§ Directions
Please transcribe each of the records exactly as given.

§ Raw data
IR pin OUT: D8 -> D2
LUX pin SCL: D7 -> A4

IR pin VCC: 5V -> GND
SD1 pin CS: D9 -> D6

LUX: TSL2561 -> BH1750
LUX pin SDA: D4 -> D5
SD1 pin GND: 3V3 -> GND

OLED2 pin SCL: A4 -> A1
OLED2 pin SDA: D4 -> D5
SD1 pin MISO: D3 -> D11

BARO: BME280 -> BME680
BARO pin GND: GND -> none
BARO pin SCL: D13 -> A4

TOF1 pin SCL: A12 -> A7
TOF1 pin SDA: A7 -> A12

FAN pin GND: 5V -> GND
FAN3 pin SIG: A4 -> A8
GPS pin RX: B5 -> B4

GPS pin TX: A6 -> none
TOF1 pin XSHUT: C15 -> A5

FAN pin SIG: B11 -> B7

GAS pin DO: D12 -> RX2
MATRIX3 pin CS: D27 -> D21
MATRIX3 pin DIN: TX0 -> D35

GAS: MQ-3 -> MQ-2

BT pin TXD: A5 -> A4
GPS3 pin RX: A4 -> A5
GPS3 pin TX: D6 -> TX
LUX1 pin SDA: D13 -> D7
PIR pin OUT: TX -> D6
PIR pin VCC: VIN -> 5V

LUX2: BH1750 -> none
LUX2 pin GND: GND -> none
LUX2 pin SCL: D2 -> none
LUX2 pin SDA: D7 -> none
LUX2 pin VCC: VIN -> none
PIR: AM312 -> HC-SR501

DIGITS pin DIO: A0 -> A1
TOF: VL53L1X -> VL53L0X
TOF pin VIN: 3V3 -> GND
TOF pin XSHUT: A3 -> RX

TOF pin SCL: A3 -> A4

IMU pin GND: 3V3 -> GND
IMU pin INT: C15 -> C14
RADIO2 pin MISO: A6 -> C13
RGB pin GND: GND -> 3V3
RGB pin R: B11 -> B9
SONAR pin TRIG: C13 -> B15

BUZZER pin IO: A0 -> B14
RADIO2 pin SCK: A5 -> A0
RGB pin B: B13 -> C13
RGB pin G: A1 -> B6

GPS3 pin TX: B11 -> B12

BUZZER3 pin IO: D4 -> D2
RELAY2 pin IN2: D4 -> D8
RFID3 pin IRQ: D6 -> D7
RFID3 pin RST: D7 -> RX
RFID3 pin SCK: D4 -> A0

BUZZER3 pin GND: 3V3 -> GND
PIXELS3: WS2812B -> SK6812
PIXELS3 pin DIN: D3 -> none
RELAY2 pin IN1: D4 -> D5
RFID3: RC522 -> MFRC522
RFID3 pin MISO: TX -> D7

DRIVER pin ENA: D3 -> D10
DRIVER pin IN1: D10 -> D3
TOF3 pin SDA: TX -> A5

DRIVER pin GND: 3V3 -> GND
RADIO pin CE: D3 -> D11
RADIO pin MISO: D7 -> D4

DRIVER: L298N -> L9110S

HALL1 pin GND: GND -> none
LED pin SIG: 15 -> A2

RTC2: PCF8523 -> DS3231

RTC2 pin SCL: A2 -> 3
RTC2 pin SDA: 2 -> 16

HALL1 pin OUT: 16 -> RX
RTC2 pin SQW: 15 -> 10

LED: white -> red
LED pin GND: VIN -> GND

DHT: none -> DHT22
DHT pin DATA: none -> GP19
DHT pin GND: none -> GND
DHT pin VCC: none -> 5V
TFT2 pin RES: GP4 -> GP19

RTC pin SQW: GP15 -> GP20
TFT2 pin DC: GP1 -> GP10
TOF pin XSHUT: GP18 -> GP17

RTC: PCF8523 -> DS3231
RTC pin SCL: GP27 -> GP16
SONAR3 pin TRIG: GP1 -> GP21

§ Result of this exercise
IR pin OUT: D8 -> D2
LUX pin SCL: D7 -> A4

IR pin VCC: 5V -> GND
SD1 pin CS: D9 -> D6

LUX: TSL2561 -> BH1750
LUX pin SDA: D4 -> D5
SD1 pin GND: 3V3 -> GND

OLED2 pin SCL: A4 -> A1
OLED2 pin SDA: D4 -> D5
SD1 pin MISO: D3 -> D11

BARO: BME280 -> BME680
BARO pin GND: GND -> none
BARO pin SCL: D13 -> A4

TOF1 pin SCL: A12 -> A7
TOF1 pin SDA: A7 -> A12

FAN pin GND: 5V -> GND
FAN3 pin SIG: A4 -> A8
GPS pin RX: B5 -> B4

GPS pin TX: A6 -> none
TOF1 pin XSHUT: C15 -> A5

FAN pin SIG: B11 -> B7

GAS pin DO: D12 -> RX2
MATRIX3 pin CS: D27 -> D21
MATRIX3 pin DIN: TX0 -> D35

GAS: MQ-3 -> MQ-2

BT pin TXD: A5 -> A4
GPS3 pin RX: A4 -> A5
GPS3 pin TX: D6 -> TX
LUX1 pin SDA: D13 -> D7
PIR pin OUT: TX -> D6
PIR pin VCC: VIN -> 5V

LUX2: BH1750 -> none
LUX2 pin GND: GND -> none
LUX2 pin SCL: D2 -> none
LUX2 pin SDA: D7 -> none
LUX2 pin VCC: VIN -> none
PIR: AM312 -> HC-SR501

DIGITS pin DIO: A0 -> A1
TOF: VL53L1X -> VL53L0X
TOF pin VIN: 3V3 -> GND
TOF pin XSHUT: A3 -> RX

TOF pin SCL: A3 -> A4

IMU pin GND: 3V3 -> GND
IMU pin INT: C15 -> C14
RADIO2 pin MISO: A6 -> C13
RGB pin GND: GND -> 3V3
RGB pin R: B11 -> B9
SONAR pin TRIG: C13 -> B15

BUZZER pin IO: A0 -> B14
RADIO2 pin SCK: A5 -> A0
RGB pin B: B13 -> C13
RGB pin G: A1 -> B6

GPS3 pin TX: B11 -> B12

BUZZER3 pin IO: D4 -> D2
RELAY2 pin IN2: D4 -> D8
RFID3 pin IRQ: D6 -> D7
RFID3 pin RST: D7 -> RX
RFID3 pin SCK: D4 -> A0

BUZZER3 pin GND: 3V3 -> GND
PIXELS3: WS2812B -> SK6812
PIXELS3 pin DIN: D3 -> none
RELAY2 pin IN1: D4 -> D5
RFID3: RC522 -> MFRC522
RFID3 pin MISO: TX -> D7

DRIVER pin ENA: D3 -> D10
DRIVER pin IN1: D10 -> D3
TOF3 pin SDA: TX -> A5

DRIVER pin GND: 3V3 -> GND
RADIO pin CE: D3 -> D11
RADIO pin MISO: D7 -> D4

DRIVER: L298N -> L9110S

HALL1 pin GND: GND -> none
LED pin SIG: 15 -> A2

RTC2: PCF8523 -> DS3231

RTC2 pin SCL: A2 -> 3
RTC2 pin SDA: 2 -> 16

HALL1 pin OUT: 16 -> RX
RTC2 pin SQW: 15 -> 10

LED: white -> red
LED pin GND: VIN -> GND

DHT: none -> DHT22
DHT pin DATA: none -> GP19
DHT pin GND: none -> GND
DHT pin VCC: none -> 5V
TFT2 pin RES: GP4 -> GP19

RTC pin SQW: GP15 -> GP20
TFT2 pin DC: GP1 -> GP10
TOF pin XSHUT: GP18 -> GP17

RTC: PCF8523 -> DS3231
RTC pin SCL: GP27 -> GP16
SONAR3 pin TRIG: GP1 -> GP21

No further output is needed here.